#### [EXERCISE]
The lines below, from the one holding "gray L-shape: rotated" through the one holding "purple circle: moved 9 px left, 3 px down", are to be restated word for word, with all images left out.

#### [RECORDS]
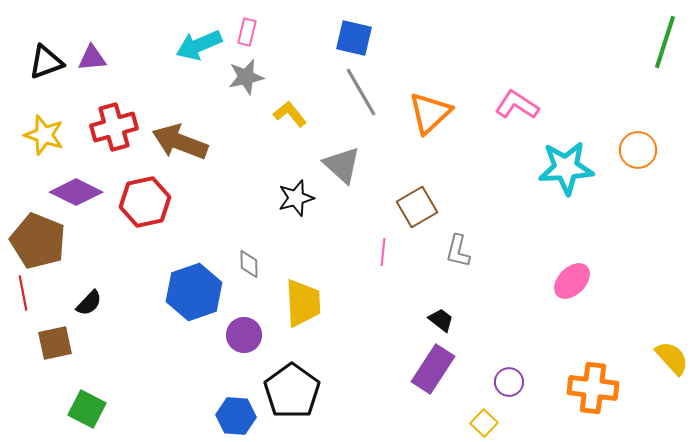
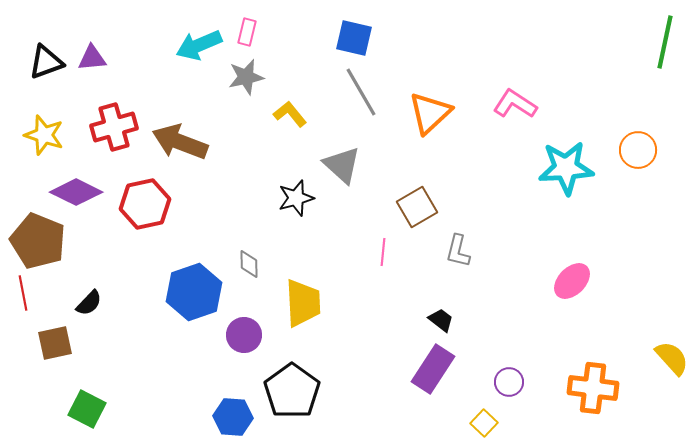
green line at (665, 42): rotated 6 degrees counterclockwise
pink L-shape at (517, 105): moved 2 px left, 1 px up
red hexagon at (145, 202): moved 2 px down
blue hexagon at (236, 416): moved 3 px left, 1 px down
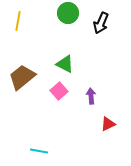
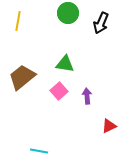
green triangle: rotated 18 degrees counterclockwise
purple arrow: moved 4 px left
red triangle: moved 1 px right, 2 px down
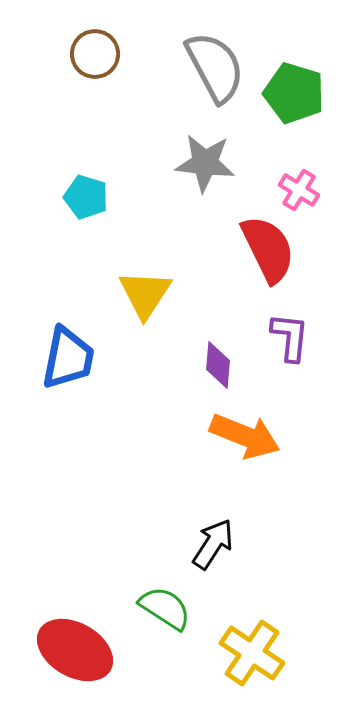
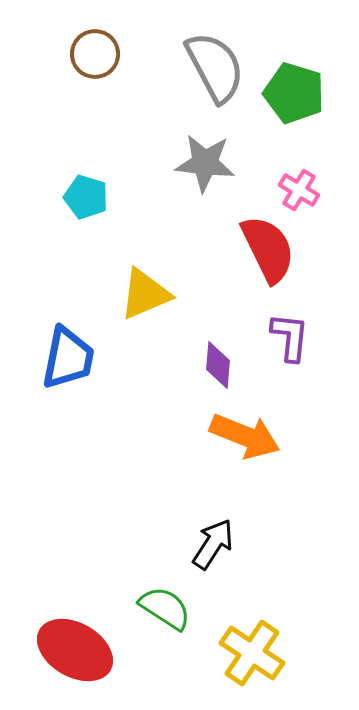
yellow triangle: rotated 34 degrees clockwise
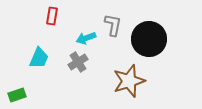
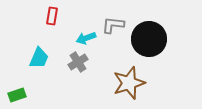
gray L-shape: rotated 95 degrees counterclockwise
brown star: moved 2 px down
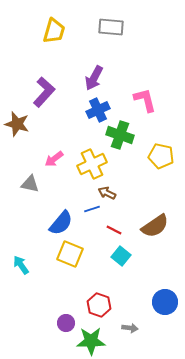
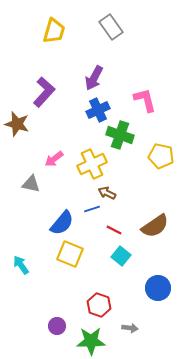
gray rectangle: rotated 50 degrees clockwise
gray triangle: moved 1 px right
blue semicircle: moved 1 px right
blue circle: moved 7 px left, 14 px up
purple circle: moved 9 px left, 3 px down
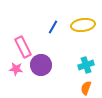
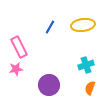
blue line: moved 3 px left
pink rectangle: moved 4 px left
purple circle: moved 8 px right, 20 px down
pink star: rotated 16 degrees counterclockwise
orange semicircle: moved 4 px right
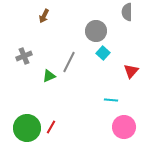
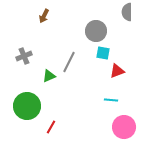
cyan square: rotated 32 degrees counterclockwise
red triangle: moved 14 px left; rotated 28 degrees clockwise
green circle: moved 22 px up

#### [RESULT]
gray L-shape: rotated 95 degrees counterclockwise
brown star: moved 2 px down
gray rectangle: rotated 50 degrees clockwise
gray triangle: moved 1 px right
blue semicircle: moved 1 px right
blue circle: moved 7 px left, 14 px up
purple circle: moved 9 px left, 3 px down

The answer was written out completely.